WHAT IS BEING ASKED
Output all records below verbatim.

(Stored data entries)

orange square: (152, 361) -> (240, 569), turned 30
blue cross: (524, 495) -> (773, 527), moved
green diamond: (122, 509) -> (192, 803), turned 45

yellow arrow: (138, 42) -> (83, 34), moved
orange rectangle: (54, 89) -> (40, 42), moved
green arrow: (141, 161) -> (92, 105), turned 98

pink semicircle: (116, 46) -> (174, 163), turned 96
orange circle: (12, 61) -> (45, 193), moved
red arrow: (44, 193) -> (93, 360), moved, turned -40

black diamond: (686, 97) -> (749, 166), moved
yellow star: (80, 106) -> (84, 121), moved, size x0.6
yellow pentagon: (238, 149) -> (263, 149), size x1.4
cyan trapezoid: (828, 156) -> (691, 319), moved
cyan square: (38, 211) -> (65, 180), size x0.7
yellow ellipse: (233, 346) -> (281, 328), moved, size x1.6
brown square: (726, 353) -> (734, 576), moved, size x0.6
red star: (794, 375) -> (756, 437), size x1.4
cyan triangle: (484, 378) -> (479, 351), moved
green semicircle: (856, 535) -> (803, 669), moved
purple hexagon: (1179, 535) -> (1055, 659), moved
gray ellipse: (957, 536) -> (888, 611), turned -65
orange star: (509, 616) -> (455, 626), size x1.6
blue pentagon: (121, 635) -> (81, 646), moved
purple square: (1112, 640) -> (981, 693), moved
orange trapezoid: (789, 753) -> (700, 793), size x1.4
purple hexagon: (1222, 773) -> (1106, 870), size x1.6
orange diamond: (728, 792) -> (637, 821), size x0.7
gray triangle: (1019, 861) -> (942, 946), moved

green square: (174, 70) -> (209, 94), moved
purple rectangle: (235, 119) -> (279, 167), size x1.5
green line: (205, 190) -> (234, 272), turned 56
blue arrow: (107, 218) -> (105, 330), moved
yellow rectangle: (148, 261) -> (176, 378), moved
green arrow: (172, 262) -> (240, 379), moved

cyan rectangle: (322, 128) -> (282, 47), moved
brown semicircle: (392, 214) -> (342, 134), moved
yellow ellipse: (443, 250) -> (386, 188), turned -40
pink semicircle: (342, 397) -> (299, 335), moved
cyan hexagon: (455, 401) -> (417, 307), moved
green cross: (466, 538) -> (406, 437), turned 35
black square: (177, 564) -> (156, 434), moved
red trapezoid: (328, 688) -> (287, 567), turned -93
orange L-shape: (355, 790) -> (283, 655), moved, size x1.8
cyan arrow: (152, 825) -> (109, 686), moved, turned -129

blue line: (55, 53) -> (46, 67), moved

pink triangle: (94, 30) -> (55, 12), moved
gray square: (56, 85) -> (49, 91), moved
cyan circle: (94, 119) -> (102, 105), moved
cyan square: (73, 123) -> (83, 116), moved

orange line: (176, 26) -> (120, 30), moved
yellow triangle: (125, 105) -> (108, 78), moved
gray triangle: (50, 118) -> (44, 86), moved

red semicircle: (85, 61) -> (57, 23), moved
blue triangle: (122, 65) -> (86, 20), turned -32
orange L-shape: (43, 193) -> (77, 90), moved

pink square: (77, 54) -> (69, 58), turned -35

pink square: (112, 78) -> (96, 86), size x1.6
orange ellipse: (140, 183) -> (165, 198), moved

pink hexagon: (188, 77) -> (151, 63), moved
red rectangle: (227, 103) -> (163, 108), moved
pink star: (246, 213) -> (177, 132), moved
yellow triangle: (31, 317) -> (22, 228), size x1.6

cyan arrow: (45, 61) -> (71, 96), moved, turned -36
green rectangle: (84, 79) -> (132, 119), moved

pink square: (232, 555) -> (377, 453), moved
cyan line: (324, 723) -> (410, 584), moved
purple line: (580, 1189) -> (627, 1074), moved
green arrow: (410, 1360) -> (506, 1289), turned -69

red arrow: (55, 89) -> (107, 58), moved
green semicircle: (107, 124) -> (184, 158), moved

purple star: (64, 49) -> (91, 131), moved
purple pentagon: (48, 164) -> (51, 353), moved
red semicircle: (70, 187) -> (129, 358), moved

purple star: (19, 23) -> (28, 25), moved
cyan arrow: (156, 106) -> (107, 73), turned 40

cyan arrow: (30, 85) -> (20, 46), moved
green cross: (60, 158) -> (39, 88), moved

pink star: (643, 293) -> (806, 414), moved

RESPONSE BELOW
orange square: (152, 361) -> (240, 569), turned 30
blue cross: (524, 495) -> (773, 527), moved
green diamond: (122, 509) -> (192, 803), turned 45

yellow arrow: (138, 42) -> (83, 34), moved
orange rectangle: (54, 89) -> (40, 42), moved
green arrow: (141, 161) -> (92, 105), turned 98

pink semicircle: (116, 46) -> (174, 163), turned 96
orange circle: (12, 61) -> (45, 193), moved
red arrow: (44, 193) -> (93, 360), moved, turned -40

black diamond: (686, 97) -> (749, 166), moved
yellow star: (80, 106) -> (84, 121), moved, size x0.6
yellow pentagon: (238, 149) -> (263, 149), size x1.4
cyan trapezoid: (828, 156) -> (691, 319), moved
cyan square: (38, 211) -> (65, 180), size x0.7
yellow ellipse: (233, 346) -> (281, 328), moved, size x1.6
brown square: (726, 353) -> (734, 576), moved, size x0.6
red star: (794, 375) -> (756, 437), size x1.4
cyan triangle: (484, 378) -> (479, 351), moved
green semicircle: (856, 535) -> (803, 669), moved
purple hexagon: (1179, 535) -> (1055, 659), moved
gray ellipse: (957, 536) -> (888, 611), turned -65
orange star: (509, 616) -> (455, 626), size x1.6
blue pentagon: (121, 635) -> (81, 646), moved
purple square: (1112, 640) -> (981, 693), moved
orange trapezoid: (789, 753) -> (700, 793), size x1.4
purple hexagon: (1222, 773) -> (1106, 870), size x1.6
orange diamond: (728, 792) -> (637, 821), size x0.7
gray triangle: (1019, 861) -> (942, 946), moved

green square: (174, 70) -> (209, 94), moved
purple rectangle: (235, 119) -> (279, 167), size x1.5
green line: (205, 190) -> (234, 272), turned 56
blue arrow: (107, 218) -> (105, 330), moved
yellow rectangle: (148, 261) -> (176, 378), moved
green arrow: (172, 262) -> (240, 379), moved

cyan rectangle: (322, 128) -> (282, 47), moved
brown semicircle: (392, 214) -> (342, 134), moved
yellow ellipse: (443, 250) -> (386, 188), turned -40
pink semicircle: (342, 397) -> (299, 335), moved
cyan hexagon: (455, 401) -> (417, 307), moved
green cross: (466, 538) -> (406, 437), turned 35
black square: (177, 564) -> (156, 434), moved
red trapezoid: (328, 688) -> (287, 567), turned -93
orange L-shape: (355, 790) -> (283, 655), moved, size x1.8
cyan arrow: (152, 825) -> (109, 686), moved, turned -129

blue line: (55, 53) -> (46, 67), moved

pink triangle: (94, 30) -> (55, 12), moved
gray square: (56, 85) -> (49, 91), moved
cyan circle: (94, 119) -> (102, 105), moved
cyan square: (73, 123) -> (83, 116), moved

orange line: (176, 26) -> (120, 30), moved
yellow triangle: (125, 105) -> (108, 78), moved
gray triangle: (50, 118) -> (44, 86), moved

red semicircle: (85, 61) -> (57, 23), moved
blue triangle: (122, 65) -> (86, 20), turned -32
orange L-shape: (43, 193) -> (77, 90), moved

pink square: (77, 54) -> (69, 58), turned -35

pink square: (112, 78) -> (96, 86), size x1.6
orange ellipse: (140, 183) -> (165, 198), moved

pink hexagon: (188, 77) -> (151, 63), moved
red rectangle: (227, 103) -> (163, 108), moved
pink star: (246, 213) -> (177, 132), moved
yellow triangle: (31, 317) -> (22, 228), size x1.6

cyan arrow: (45, 61) -> (71, 96), moved, turned -36
green rectangle: (84, 79) -> (132, 119), moved

pink square: (232, 555) -> (377, 453), moved
cyan line: (324, 723) -> (410, 584), moved
purple line: (580, 1189) -> (627, 1074), moved
green arrow: (410, 1360) -> (506, 1289), turned -69

red arrow: (55, 89) -> (107, 58), moved
green semicircle: (107, 124) -> (184, 158), moved

purple star: (64, 49) -> (91, 131), moved
purple pentagon: (48, 164) -> (51, 353), moved
red semicircle: (70, 187) -> (129, 358), moved

purple star: (19, 23) -> (28, 25), moved
cyan arrow: (156, 106) -> (107, 73), turned 40

cyan arrow: (30, 85) -> (20, 46), moved
green cross: (60, 158) -> (39, 88), moved

pink star: (643, 293) -> (806, 414), moved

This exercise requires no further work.